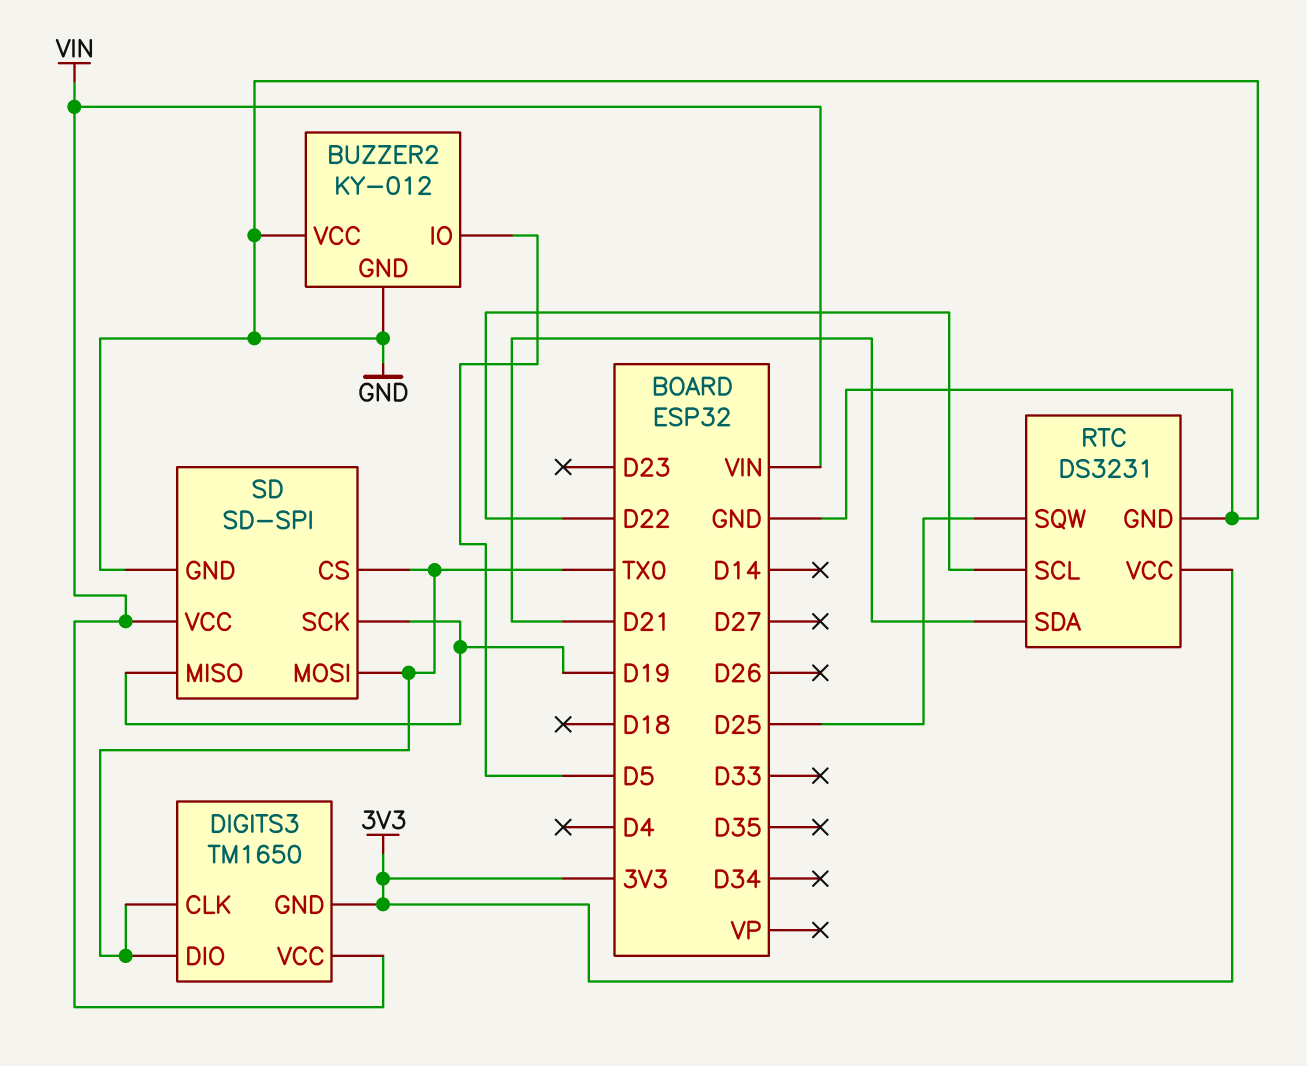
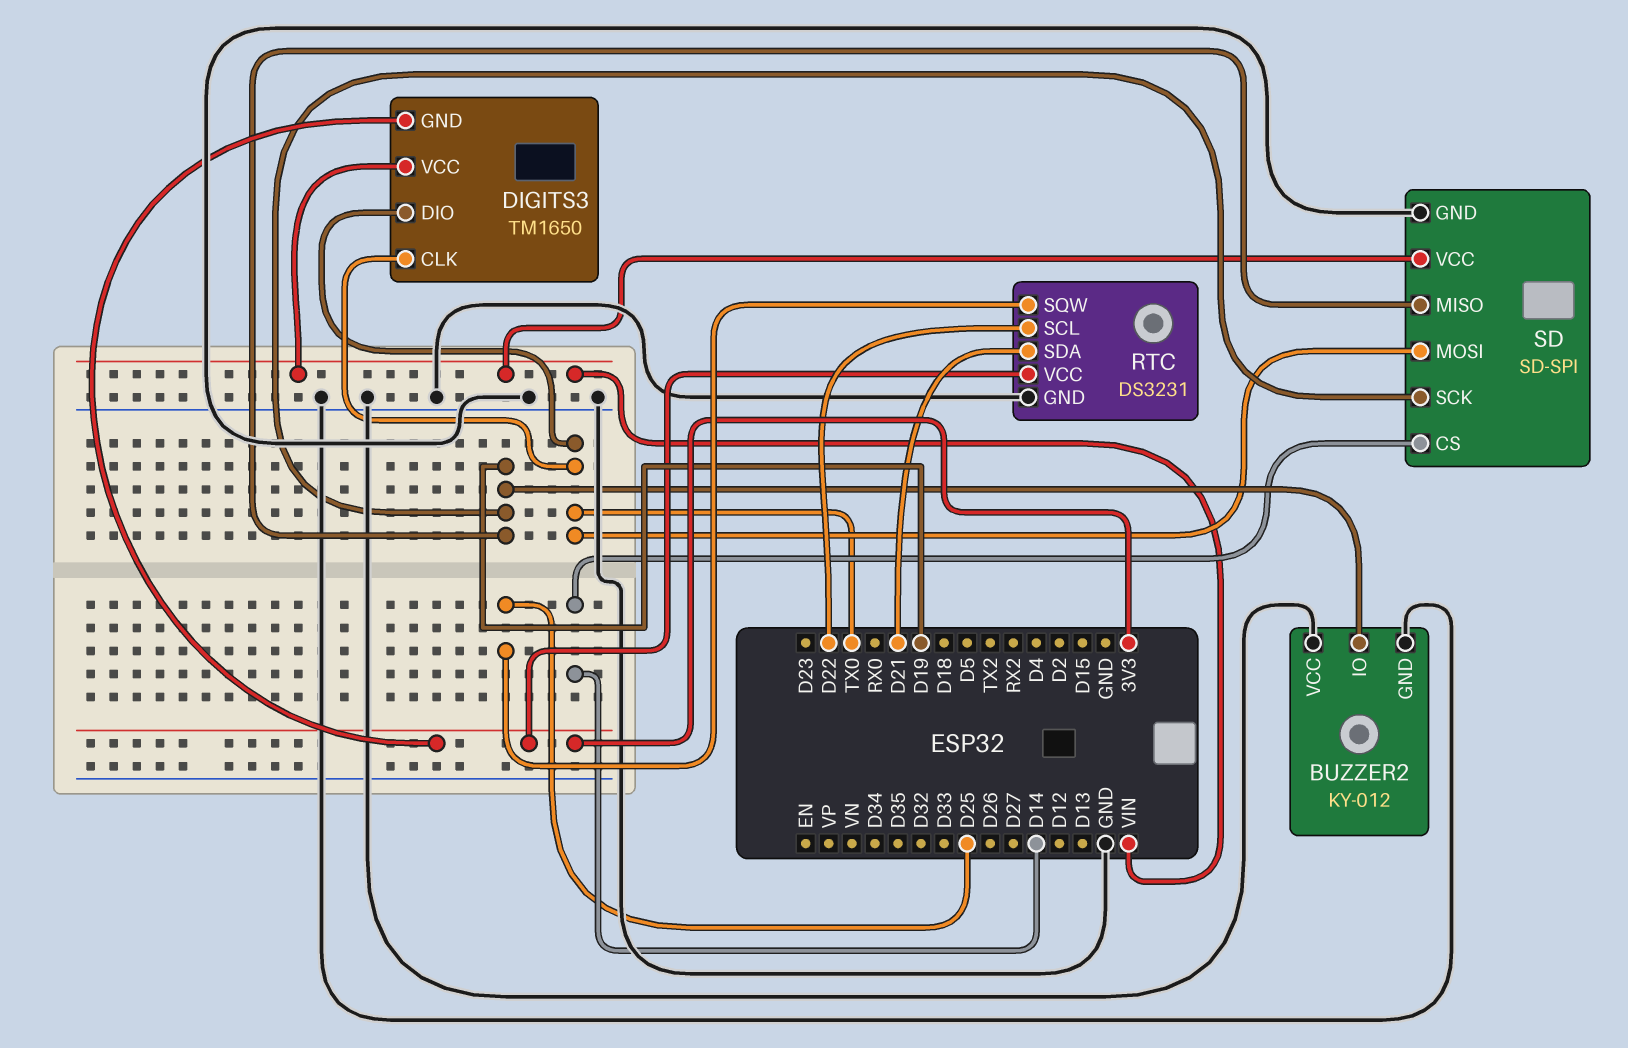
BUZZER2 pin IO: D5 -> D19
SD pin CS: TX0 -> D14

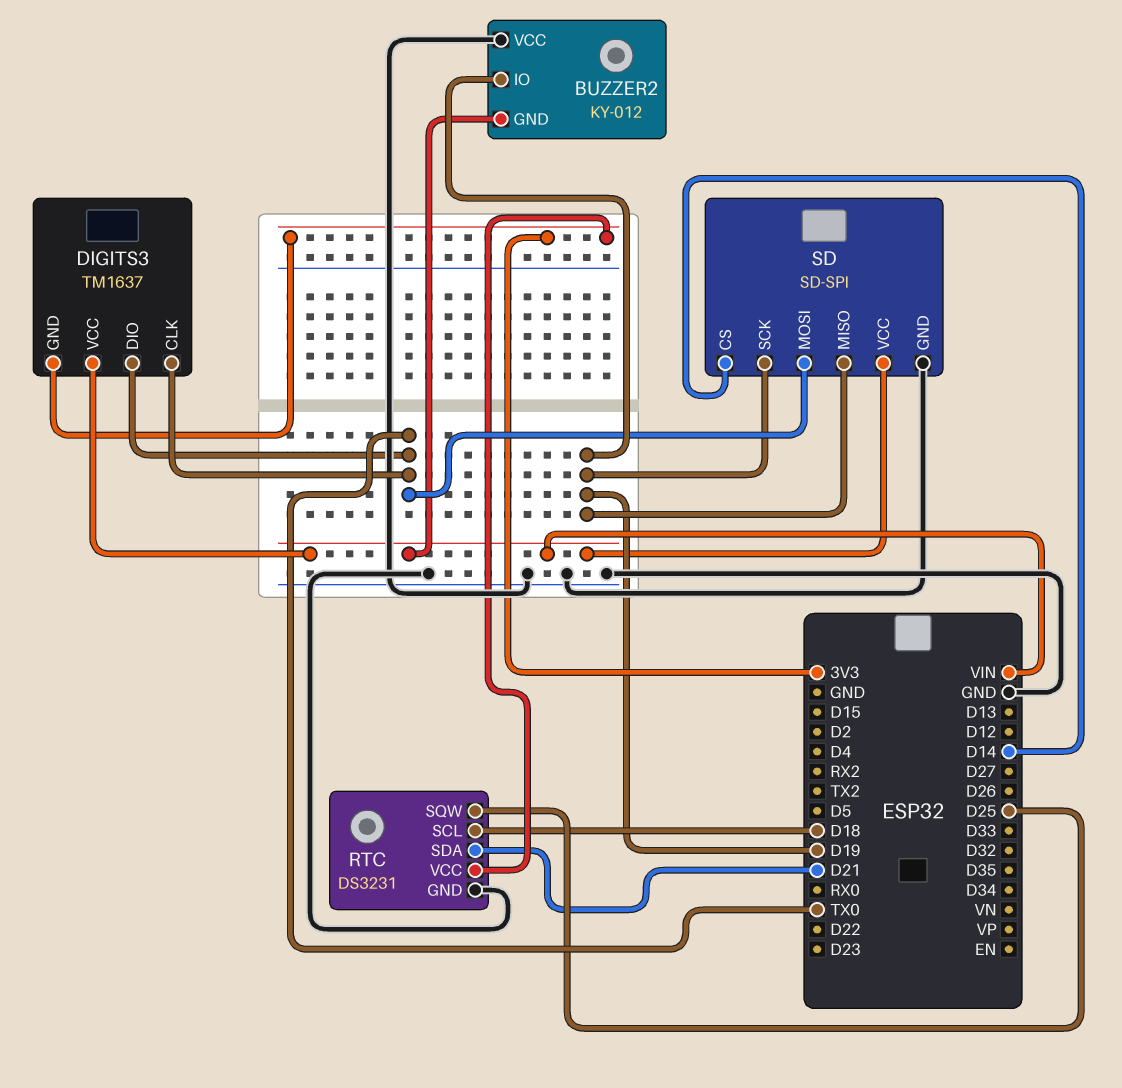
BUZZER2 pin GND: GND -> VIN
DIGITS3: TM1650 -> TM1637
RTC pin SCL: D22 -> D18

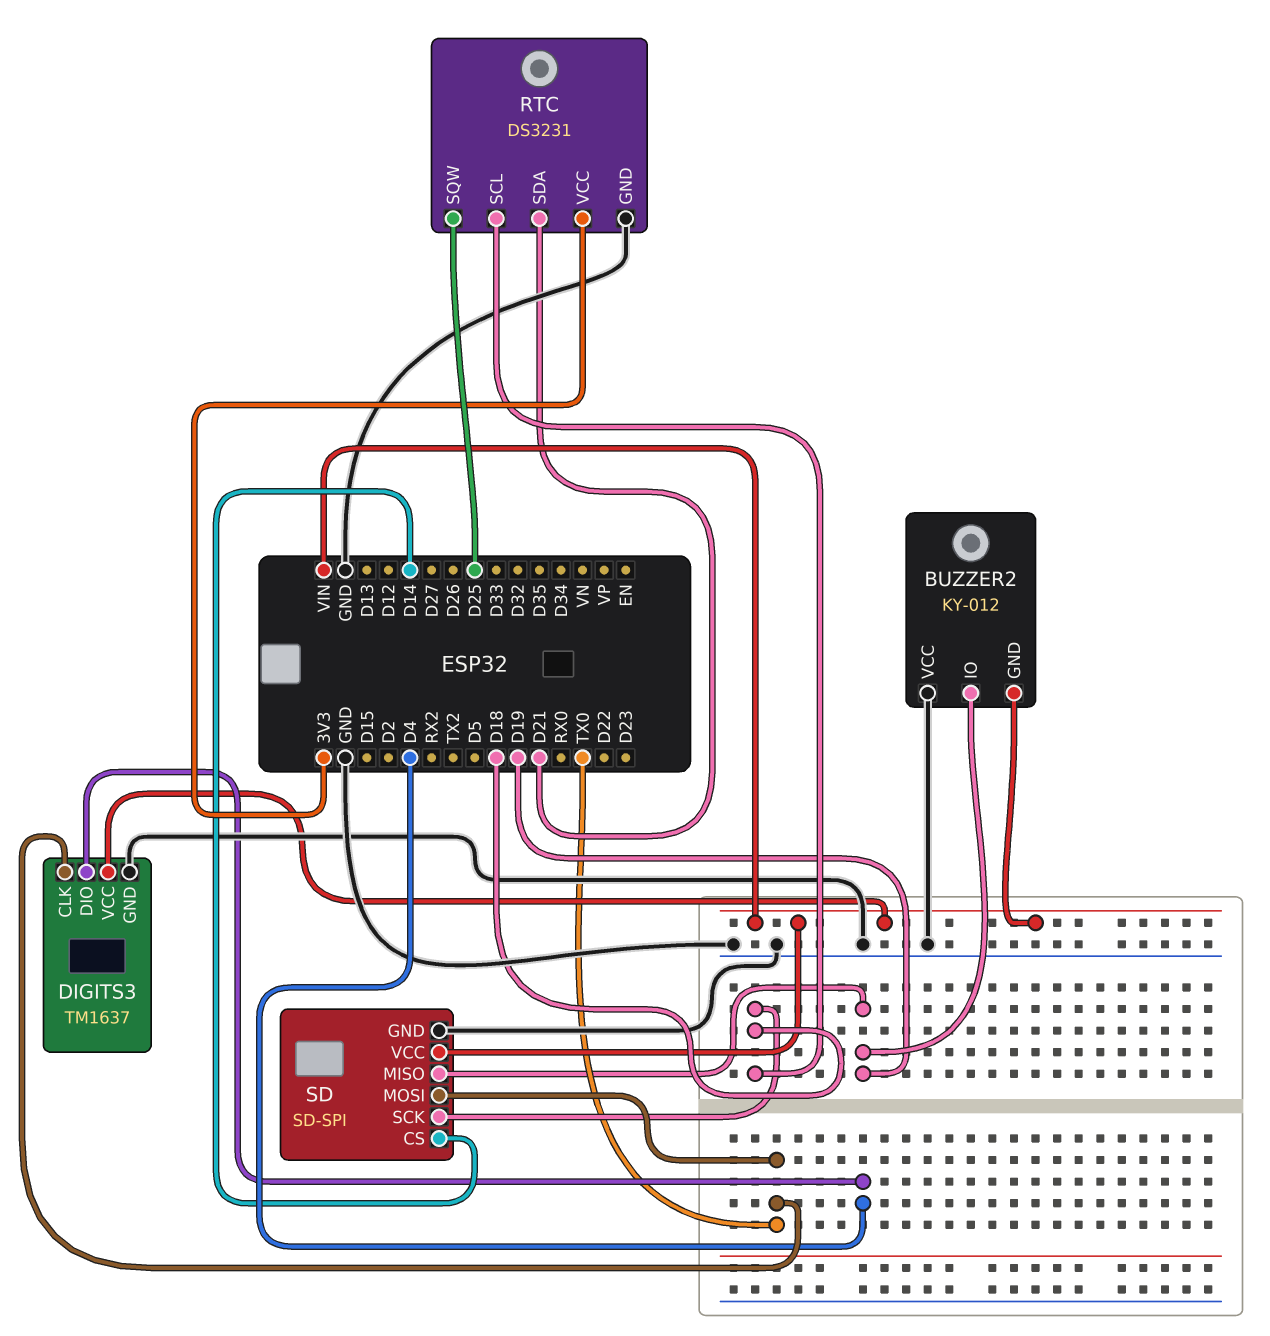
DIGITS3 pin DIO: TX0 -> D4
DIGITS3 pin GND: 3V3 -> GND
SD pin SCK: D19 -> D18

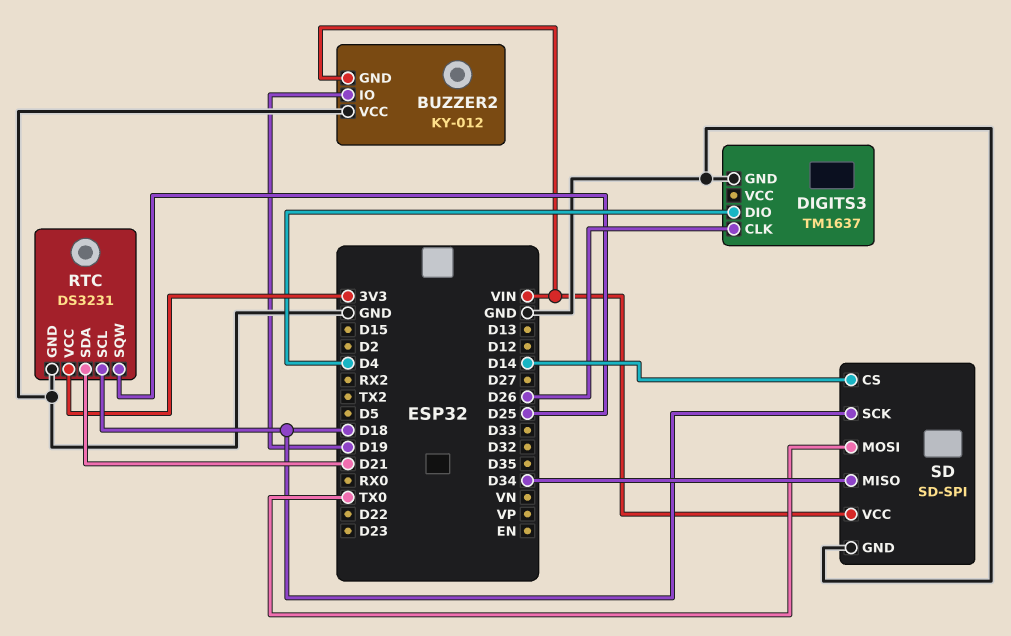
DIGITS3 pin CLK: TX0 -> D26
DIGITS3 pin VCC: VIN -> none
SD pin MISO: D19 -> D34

» Goal of the exercise:
What is needed is a verbatim copy of the entries, leaving out any pictures.

» Result:
BUZZER2 pin IO: D5 -> D19
SD pin CS: TX0 -> D14

BUZZER2 pin GND: GND -> VIN
DIGITS3: TM1650 -> TM1637
RTC pin SCL: D22 -> D18

DIGITS3 pin DIO: TX0 -> D4
DIGITS3 pin GND: 3V3 -> GND
SD pin SCK: D19 -> D18

DIGITS3 pin CLK: TX0 -> D26
DIGITS3 pin VCC: VIN -> none
SD pin MISO: D19 -> D34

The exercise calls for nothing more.